> [WHAT TO DO] Locate every line below that contains the word "orange" and copy it.
-- DATASET RECORDS follows --
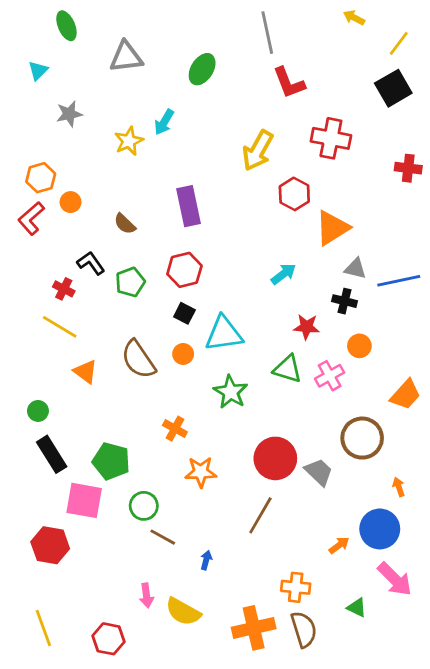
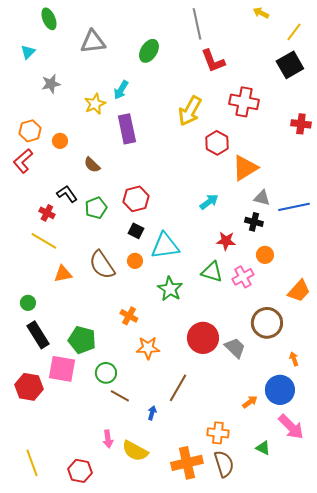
orange circle: (71, 202) -> (60, 141), moved
purple rectangle: (189, 206) -> (127, 129), moved
orange triangle: (85, 372) -> (63, 274), turned -48
brown line: (260, 515) -> (178, 388), moved
red hexagon: (50, 545) -> (29, 387), moved

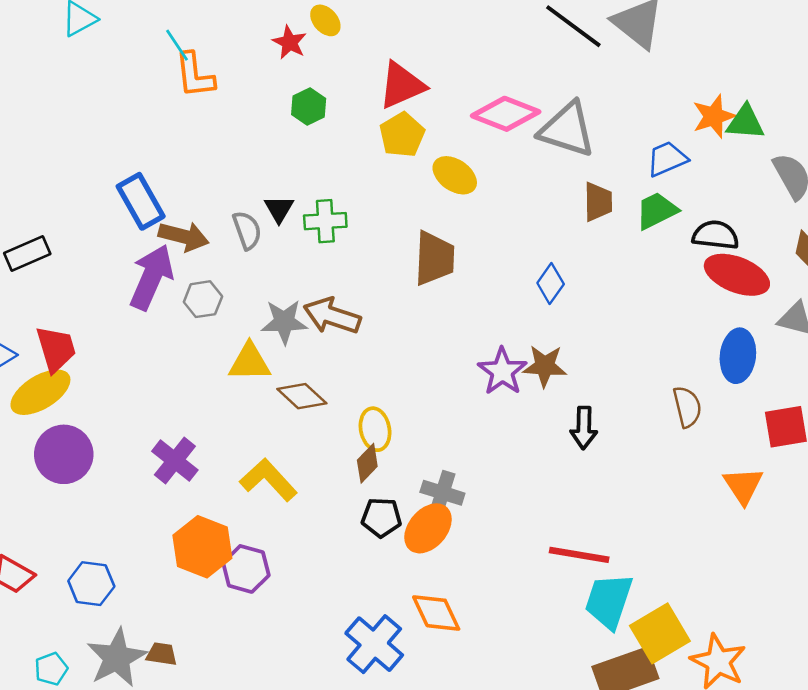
-- DATASET RECORDS concluded --
> [RESULT BELOW]
orange circle: (71, 202) -> (60, 141), moved
orange triangle: (85, 372) -> (63, 274), turned -48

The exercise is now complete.